* What this task involves:
Find the line containing "P104 pin 2: GND -> VLOAD" in the records below. Copy exactly that line and each one after it, ending at the line containing "U108: NAND (in", and nothing more.

* Data records:
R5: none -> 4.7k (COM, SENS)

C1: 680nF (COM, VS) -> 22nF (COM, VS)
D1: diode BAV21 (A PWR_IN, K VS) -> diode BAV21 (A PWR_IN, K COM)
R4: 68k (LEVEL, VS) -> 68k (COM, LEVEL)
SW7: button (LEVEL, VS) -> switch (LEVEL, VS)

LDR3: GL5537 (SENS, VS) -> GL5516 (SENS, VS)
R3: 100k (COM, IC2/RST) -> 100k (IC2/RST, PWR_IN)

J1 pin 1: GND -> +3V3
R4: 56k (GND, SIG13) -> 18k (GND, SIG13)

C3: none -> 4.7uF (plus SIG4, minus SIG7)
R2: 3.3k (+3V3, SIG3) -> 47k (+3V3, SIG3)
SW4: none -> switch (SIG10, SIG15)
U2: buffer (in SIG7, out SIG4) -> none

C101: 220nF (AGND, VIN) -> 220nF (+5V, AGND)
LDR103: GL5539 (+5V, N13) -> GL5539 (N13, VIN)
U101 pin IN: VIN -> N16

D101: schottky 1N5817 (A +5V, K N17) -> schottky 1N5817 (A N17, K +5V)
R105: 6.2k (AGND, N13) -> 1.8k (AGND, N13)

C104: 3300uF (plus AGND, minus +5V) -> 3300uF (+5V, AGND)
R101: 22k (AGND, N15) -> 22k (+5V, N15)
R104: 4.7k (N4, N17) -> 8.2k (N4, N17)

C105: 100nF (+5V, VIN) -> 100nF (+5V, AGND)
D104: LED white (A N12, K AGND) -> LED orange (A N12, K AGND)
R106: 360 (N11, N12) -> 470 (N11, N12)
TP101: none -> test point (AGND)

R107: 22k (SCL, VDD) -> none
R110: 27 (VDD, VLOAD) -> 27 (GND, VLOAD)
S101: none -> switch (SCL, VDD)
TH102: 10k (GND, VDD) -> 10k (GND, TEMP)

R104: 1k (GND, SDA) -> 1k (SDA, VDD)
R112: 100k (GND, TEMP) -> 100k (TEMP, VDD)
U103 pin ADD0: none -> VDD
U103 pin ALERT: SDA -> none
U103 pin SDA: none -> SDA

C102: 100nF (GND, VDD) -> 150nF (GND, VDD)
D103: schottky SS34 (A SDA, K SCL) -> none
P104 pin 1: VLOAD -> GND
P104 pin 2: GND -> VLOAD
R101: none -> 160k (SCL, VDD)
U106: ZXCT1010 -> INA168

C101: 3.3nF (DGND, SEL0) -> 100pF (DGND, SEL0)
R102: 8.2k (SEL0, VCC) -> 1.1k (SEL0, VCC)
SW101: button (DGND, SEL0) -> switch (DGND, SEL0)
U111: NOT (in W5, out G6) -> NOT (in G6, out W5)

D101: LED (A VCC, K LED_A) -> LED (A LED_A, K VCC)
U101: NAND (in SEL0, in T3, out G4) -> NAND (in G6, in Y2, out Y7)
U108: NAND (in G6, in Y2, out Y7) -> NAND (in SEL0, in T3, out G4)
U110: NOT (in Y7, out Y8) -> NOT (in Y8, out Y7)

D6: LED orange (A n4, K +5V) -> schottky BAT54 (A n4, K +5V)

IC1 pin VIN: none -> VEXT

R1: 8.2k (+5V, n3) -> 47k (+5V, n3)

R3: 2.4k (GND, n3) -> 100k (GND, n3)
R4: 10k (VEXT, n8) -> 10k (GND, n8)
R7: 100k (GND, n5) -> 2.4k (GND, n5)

* Answer space:
P104 pin 2: GND -> VLOAD
R101: none -> 160k (SCL, VDD)
U106: ZXCT1010 -> INA168

C101: 3.3nF (DGND, SEL0) -> 100pF (DGND, SEL0)
R102: 8.2k (SEL0, VCC) -> 1.1k (SEL0, VCC)
SW101: button (DGND, SEL0) -> switch (DGND, SEL0)
U111: NOT (in W5, out G6) -> NOT (in G6, out W5)

D101: LED (A VCC, K LED_A) -> LED (A LED_A, K VCC)
U101: NAND (in SEL0, in T3, out G4) -> NAND (in G6, in Y2, out Y7)
U108: NAND (in G6, in Y2, out Y7) -> NAND (in SEL0, in T3, out G4)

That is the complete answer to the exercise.